#### Record excerpts
• • •

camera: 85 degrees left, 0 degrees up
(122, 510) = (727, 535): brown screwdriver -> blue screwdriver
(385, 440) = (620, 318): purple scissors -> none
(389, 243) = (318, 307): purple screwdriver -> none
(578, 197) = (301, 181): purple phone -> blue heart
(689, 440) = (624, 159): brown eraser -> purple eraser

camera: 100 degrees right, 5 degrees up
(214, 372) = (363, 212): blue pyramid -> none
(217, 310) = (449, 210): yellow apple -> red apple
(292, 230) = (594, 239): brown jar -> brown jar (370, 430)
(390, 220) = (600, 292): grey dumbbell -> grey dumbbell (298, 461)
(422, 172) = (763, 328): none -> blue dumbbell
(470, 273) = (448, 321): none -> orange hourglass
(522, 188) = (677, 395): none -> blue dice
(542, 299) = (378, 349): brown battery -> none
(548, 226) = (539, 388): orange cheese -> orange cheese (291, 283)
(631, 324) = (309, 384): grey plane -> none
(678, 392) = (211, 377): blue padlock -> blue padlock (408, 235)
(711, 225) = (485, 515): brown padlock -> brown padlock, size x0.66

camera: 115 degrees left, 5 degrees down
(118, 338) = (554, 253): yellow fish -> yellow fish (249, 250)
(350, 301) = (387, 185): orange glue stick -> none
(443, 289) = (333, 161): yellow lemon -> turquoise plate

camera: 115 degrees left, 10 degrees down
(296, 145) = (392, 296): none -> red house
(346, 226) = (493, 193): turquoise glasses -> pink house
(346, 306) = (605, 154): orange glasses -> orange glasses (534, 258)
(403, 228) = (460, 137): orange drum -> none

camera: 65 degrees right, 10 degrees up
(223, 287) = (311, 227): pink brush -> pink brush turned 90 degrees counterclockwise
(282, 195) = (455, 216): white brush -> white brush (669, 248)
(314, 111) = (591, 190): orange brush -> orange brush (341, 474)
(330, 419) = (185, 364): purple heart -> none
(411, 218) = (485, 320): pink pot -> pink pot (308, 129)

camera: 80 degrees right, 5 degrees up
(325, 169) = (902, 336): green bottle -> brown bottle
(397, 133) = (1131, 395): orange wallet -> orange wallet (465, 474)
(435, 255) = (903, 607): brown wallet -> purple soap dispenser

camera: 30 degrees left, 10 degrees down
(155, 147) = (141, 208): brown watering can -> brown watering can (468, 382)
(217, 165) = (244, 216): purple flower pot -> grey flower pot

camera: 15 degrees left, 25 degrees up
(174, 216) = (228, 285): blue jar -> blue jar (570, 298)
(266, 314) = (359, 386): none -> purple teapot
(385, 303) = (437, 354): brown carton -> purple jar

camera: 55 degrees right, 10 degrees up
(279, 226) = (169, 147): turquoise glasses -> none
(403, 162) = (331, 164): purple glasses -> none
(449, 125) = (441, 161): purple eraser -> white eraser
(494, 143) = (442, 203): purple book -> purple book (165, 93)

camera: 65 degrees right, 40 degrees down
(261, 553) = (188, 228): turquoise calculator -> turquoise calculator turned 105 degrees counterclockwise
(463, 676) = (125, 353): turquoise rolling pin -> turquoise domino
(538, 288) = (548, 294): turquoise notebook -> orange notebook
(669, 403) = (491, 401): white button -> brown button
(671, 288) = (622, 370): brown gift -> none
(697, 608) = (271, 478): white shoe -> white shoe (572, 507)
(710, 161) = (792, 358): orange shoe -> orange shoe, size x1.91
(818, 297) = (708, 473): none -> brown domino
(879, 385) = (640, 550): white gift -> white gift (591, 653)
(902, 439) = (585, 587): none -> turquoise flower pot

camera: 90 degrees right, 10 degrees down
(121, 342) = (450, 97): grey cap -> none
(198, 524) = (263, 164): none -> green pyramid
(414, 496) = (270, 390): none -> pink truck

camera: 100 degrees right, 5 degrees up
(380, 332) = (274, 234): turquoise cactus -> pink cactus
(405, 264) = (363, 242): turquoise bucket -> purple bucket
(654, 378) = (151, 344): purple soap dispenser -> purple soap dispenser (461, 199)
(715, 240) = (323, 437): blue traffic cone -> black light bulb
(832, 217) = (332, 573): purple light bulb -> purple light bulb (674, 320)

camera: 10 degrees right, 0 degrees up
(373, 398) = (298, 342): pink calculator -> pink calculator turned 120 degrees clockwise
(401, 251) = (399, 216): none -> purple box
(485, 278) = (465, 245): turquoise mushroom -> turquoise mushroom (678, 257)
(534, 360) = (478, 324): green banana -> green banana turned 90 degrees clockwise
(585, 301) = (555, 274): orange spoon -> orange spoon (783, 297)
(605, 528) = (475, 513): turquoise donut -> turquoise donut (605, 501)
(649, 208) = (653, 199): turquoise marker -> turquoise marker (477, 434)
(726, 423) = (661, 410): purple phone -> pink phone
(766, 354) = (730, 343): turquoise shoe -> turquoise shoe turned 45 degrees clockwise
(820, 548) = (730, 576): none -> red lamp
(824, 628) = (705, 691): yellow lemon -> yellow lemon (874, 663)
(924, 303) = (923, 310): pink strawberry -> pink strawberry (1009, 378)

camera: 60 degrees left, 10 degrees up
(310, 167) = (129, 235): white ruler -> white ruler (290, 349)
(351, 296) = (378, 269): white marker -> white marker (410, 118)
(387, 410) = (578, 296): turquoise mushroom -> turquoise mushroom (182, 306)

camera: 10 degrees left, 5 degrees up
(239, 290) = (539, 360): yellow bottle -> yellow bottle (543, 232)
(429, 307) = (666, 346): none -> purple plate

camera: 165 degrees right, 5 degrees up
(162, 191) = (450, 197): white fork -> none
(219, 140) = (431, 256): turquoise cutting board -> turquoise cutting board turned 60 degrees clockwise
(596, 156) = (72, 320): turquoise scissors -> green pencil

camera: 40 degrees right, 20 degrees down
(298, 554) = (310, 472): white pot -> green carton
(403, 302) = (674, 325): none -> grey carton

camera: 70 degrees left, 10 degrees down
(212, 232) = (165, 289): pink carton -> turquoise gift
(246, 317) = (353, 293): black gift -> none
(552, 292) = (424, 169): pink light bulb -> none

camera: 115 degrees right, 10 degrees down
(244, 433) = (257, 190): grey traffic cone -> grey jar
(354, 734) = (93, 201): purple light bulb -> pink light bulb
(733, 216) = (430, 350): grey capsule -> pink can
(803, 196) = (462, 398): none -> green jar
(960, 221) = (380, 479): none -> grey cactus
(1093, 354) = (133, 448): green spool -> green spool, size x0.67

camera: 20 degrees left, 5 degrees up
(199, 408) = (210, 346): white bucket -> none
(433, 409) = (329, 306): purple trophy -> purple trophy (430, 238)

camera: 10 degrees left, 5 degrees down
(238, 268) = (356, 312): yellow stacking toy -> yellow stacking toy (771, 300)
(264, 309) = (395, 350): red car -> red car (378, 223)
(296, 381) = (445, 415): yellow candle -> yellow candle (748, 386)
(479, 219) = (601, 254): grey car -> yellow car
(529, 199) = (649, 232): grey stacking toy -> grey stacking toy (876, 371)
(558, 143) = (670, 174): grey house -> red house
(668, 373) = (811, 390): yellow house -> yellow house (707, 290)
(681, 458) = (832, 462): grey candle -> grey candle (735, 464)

• • •

#### Work required
Your reply should be nothing but the lines from the one containing "(212, 232) = (165, 289): pink" through the last line above, copied exactly; please include both ends.

#### Answer space
(212, 232) = (165, 289): pink carton -> turquoise gift
(246, 317) = (353, 293): black gift -> none
(552, 292) = (424, 169): pink light bulb -> none

camera: 115 degrees right, 10 degrees down
(244, 433) = (257, 190): grey traffic cone -> grey jar
(354, 734) = (93, 201): purple light bulb -> pink light bulb
(733, 216) = (430, 350): grey capsule -> pink can
(803, 196) = (462, 398): none -> green jar
(960, 221) = (380, 479): none -> grey cactus
(1093, 354) = (133, 448): green spool -> green spool, size x0.67

camera: 20 degrees left, 5 degrees up
(199, 408) = (210, 346): white bucket -> none
(433, 409) = (329, 306): purple trophy -> purple trophy (430, 238)

camera: 10 degrees left, 5 degrees down
(238, 268) = (356, 312): yellow stacking toy -> yellow stacking toy (771, 300)
(264, 309) = (395, 350): red car -> red car (378, 223)
(296, 381) = (445, 415): yellow candle -> yellow candle (748, 386)
(479, 219) = (601, 254): grey car -> yellow car
(529, 199) = (649, 232): grey stacking toy -> grey stacking toy (876, 371)
(558, 143) = (670, 174): grey house -> red house
(668, 373) = (811, 390): yellow house -> yellow house (707, 290)
(681, 458) = (832, 462): grey candle -> grey candle (735, 464)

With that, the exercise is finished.